──────── Dataset

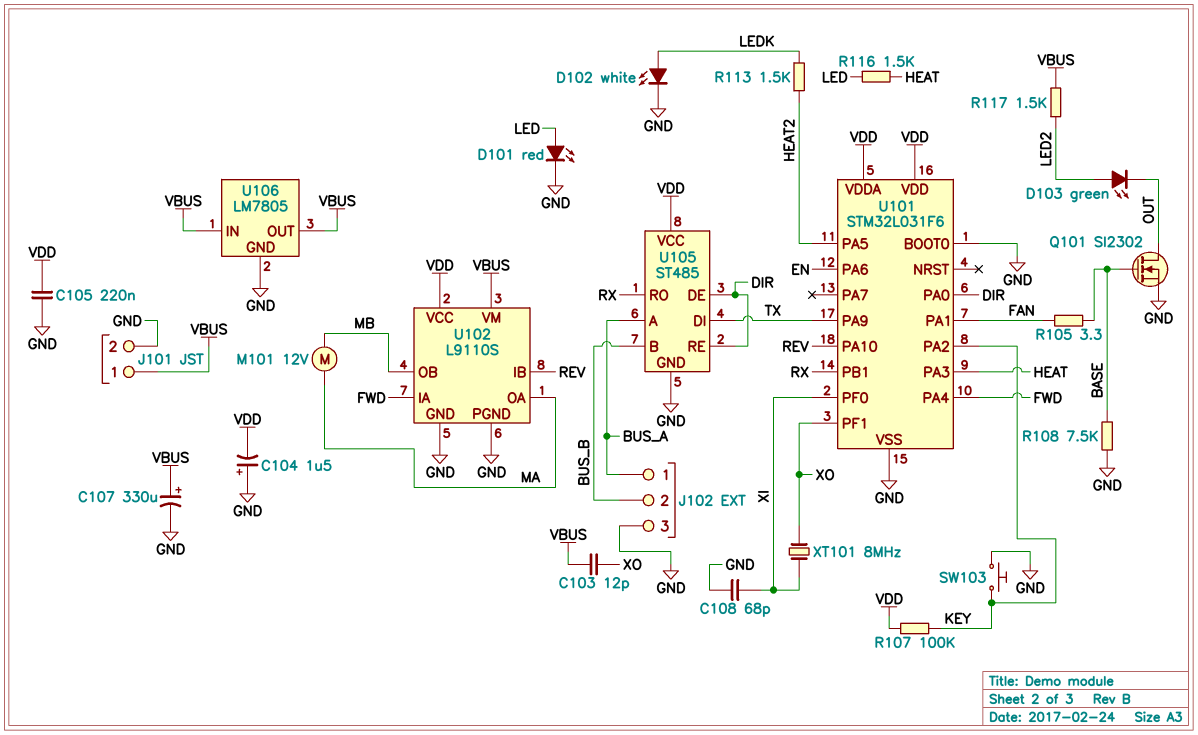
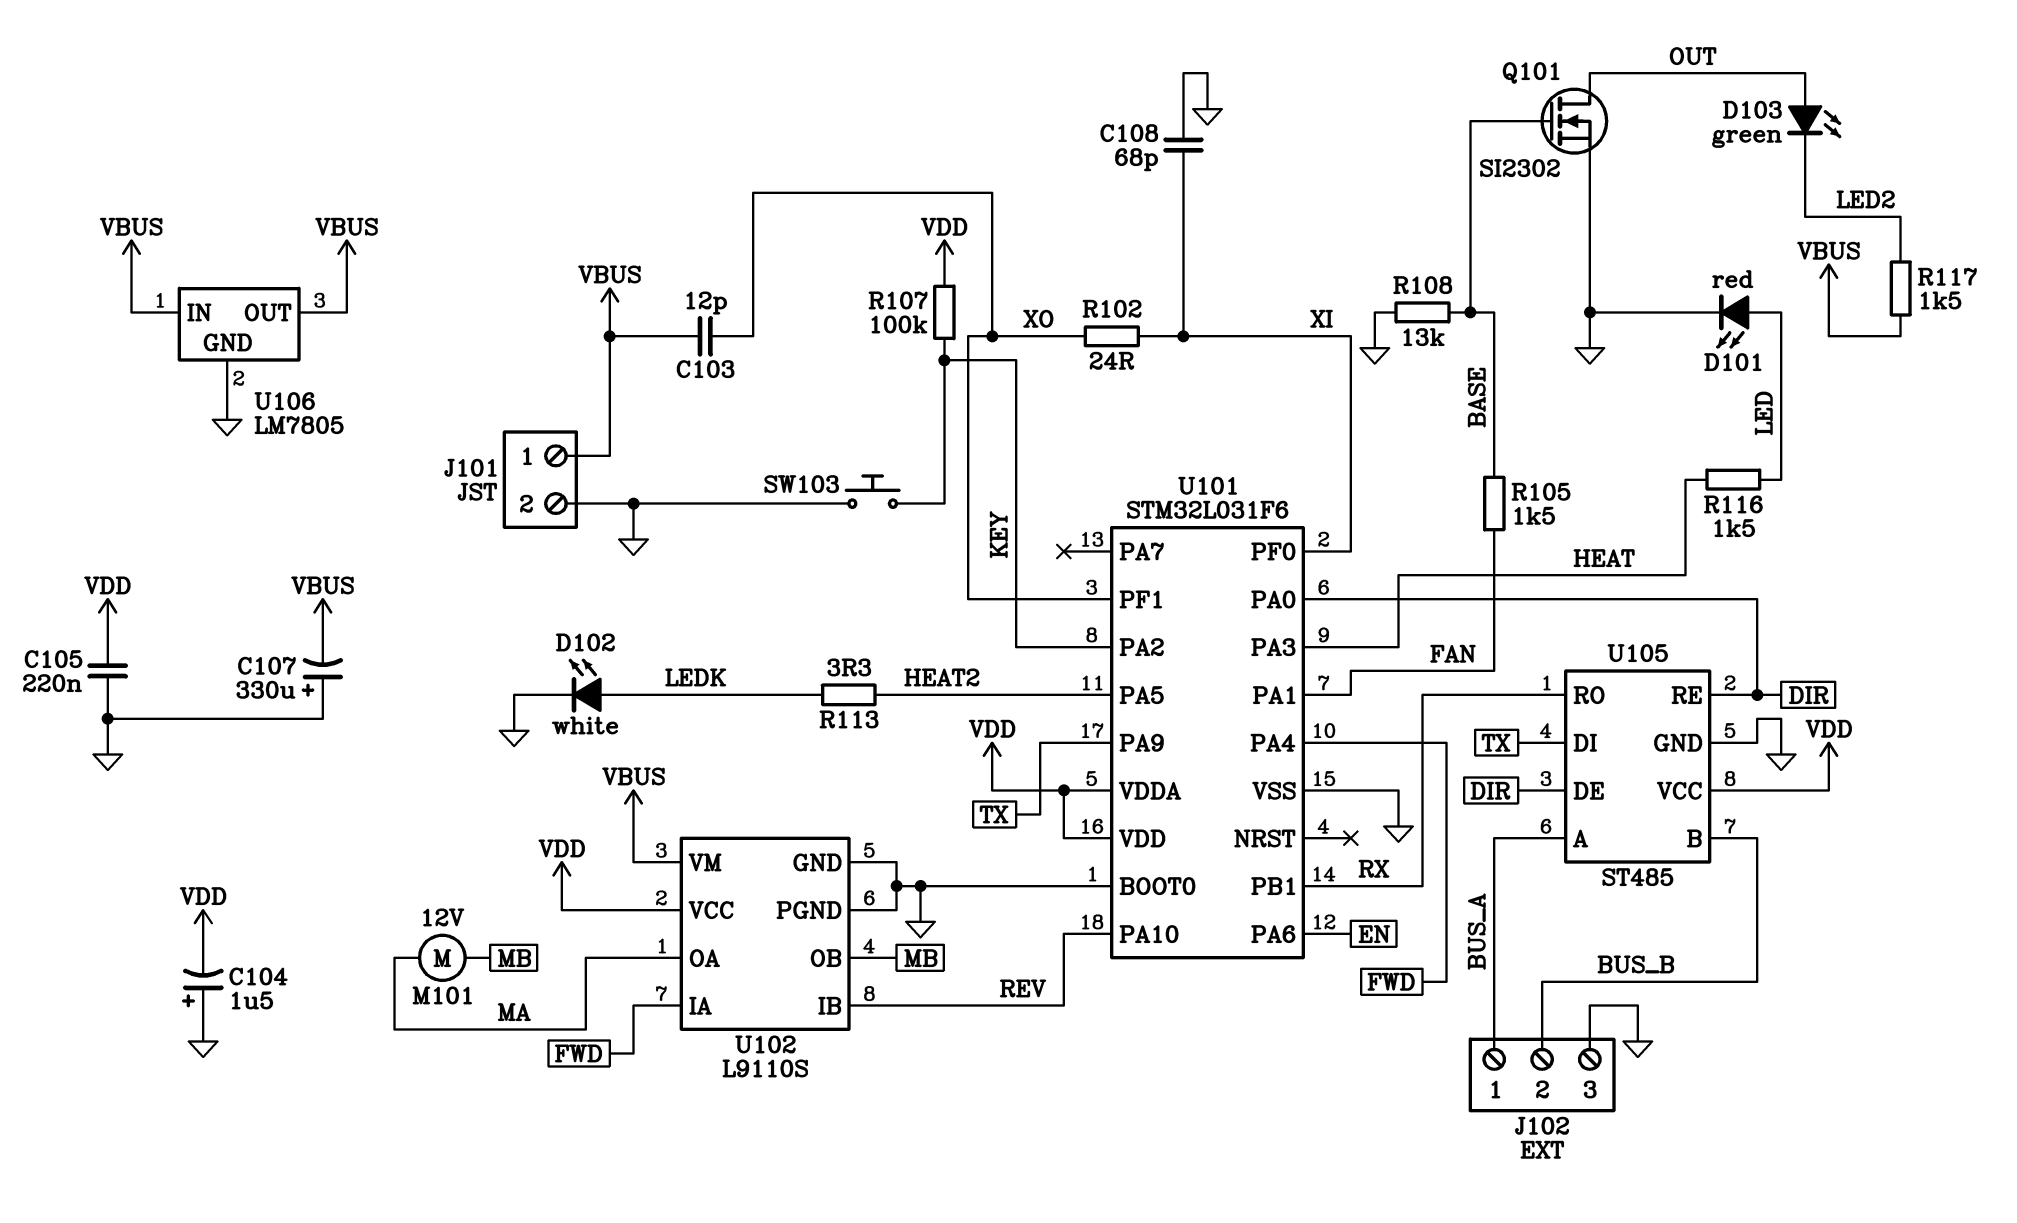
C107: 330uF (plus VBUS, minus GND) -> 330uF (plus GND, minus VBUS)
D103: LED green (A LED2, K OUT) -> LED green (A OUT, K LED2)
R102: none -> 24 (XI, XO)
R105: 3.3 (BASE, FAN) -> 1.5k (BASE, FAN)
R108: 7.5k (BASE, GND) -> 13k (BASE, GND)
R113: 1.5k (HEAT2, LEDK) -> 3.3 (HEAT2, LEDK)
XT101: 8MHz (XI, XO) -> none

────────────────

• To do:
Could you reproduce the records above exactly, leaving out every picture?

• Problem solution:
C107: 330uF (plus VBUS, minus GND) -> 330uF (plus GND, minus VBUS)
D103: LED green (A LED2, K OUT) -> LED green (A OUT, K LED2)
R102: none -> 24 (XI, XO)
R105: 3.3 (BASE, FAN) -> 1.5k (BASE, FAN)
R108: 7.5k (BASE, GND) -> 13k (BASE, GND)
R113: 1.5k (HEAT2, LEDK) -> 3.3 (HEAT2, LEDK)
XT101: 8MHz (XI, XO) -> none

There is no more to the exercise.